REQUIRED ACTION -> Transcribe every record below word for word.

PROVIDED DATA ->
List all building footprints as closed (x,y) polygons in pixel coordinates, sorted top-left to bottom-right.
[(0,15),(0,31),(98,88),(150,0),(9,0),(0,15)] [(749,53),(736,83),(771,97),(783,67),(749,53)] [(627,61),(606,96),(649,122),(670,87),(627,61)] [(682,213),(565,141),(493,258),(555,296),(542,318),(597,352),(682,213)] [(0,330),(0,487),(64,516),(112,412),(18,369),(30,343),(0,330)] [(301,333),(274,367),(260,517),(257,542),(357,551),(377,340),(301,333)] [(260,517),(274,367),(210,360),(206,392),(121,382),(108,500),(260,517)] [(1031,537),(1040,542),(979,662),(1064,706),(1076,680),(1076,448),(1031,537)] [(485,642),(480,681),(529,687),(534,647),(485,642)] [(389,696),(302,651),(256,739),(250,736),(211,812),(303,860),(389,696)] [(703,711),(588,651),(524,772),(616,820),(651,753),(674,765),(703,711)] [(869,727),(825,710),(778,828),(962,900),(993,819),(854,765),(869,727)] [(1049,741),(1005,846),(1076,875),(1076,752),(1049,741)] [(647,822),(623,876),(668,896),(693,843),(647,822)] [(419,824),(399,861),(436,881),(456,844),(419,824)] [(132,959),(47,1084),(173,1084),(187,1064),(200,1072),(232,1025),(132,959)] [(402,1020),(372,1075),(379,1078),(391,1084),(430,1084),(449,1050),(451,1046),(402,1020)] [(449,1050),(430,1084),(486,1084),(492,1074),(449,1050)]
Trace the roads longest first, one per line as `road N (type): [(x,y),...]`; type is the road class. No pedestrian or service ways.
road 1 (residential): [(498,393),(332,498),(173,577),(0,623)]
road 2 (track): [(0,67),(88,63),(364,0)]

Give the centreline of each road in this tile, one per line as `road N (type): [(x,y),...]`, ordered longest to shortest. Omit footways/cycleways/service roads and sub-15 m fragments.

TASK ANSWER ->
List all building footprints as closed (x,y) polygons in pixel coordinates, sorted top-left to bottom-right.
[(0,15),(0,31),(98,88),(150,0),(9,0),(0,15)] [(749,53),(736,83),(771,97),(783,67),(749,53)] [(627,61),(606,96),(649,122),(670,87),(627,61)] [(682,213),(565,141),(493,258),(555,296),(542,318),(597,352),(682,213)] [(0,330),(0,487),(64,516),(112,412),(18,369),(30,343),(0,330)] [(301,333),(274,367),(260,517),(257,542),(357,551),(377,340),(301,333)] [(260,517),(274,367),(210,360),(206,392),(121,382),(108,500),(260,517)] [(1031,537),(1040,542),(979,662),(1064,706),(1076,680),(1076,448),(1031,537)] [(485,642),(480,681),(529,687),(534,647),(485,642)] [(389,696),(302,651),(256,739),(250,736),(211,812),(303,860),(389,696)] [(703,711),(588,651),(524,772),(616,820),(651,753),(674,765),(703,711)] [(869,727),(825,710),(778,828),(962,900),(993,819),(854,765),(869,727)] [(1049,741),(1005,846),(1076,875),(1076,752),(1049,741)] [(647,822),(623,876),(668,896),(693,843),(647,822)] [(419,824),(399,861),(436,881),(456,844),(419,824)] [(132,959),(47,1084),(173,1084),(187,1064),(200,1072),(232,1025),(132,959)] [(402,1020),(372,1075),(379,1078),(391,1084),(430,1084),(449,1050),(451,1046),(402,1020)] [(449,1050),(430,1084),(486,1084),(492,1074),(449,1050)]
Trace the roads longest first, one per line as `road N (type): [(x,y),...]`; type is the road class. No pedestrian or service ways.
road 1 (residential): [(498,393),(332,498),(173,577),(0,623)]
road 2 (track): [(0,67),(88,63),(364,0)]

Give the centreline of each road in this tile, one per line as `road N (type): [(x,y),...]`, ordered longest to shortest. Omit footways/cycleways/service roads and sub-15 m fragments.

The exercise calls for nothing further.